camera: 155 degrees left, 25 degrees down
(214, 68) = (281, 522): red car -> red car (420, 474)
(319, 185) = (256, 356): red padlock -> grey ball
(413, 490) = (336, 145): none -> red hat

= = =

### Problem to solve
Each line above is to be restated exactly as it stands.

### Answer to the exercise
camera: 155 degrees left, 25 degrees down
(214, 68) = (281, 522): red car -> red car (420, 474)
(319, 185) = (256, 356): red padlock -> grey ball
(413, 490) = (336, 145): none -> red hat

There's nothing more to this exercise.